▶ [Data below]:
┌──

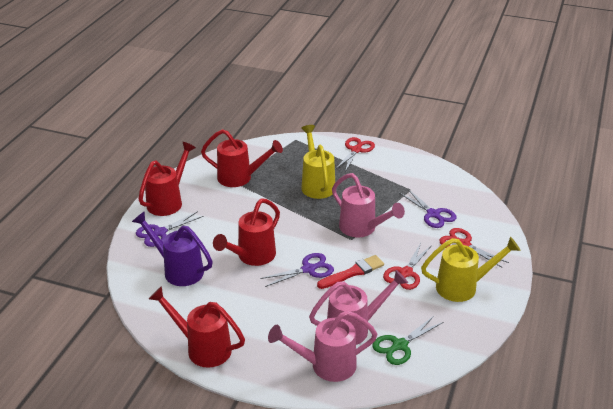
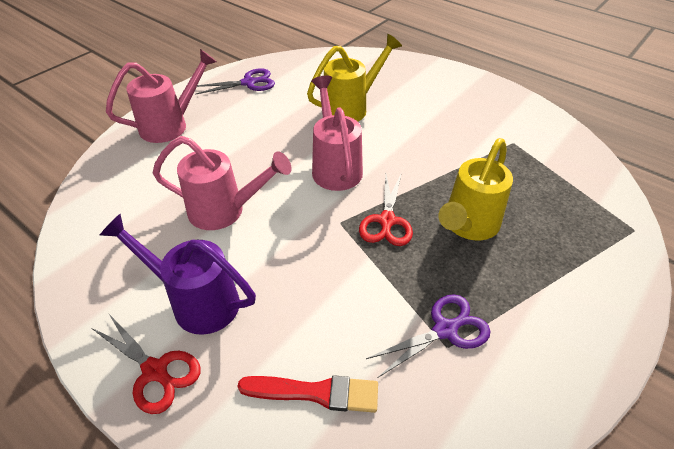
green scissors: 1 -> 0
purple scissors: 3 -> 2
red scissors: 3 -> 2
red watering can: 4 -> 0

└──

▶ [Exercise objective]:
Provide nothing but the number of lines in the material above in which the string "scissors" is found.

▶ [Written answer]:
3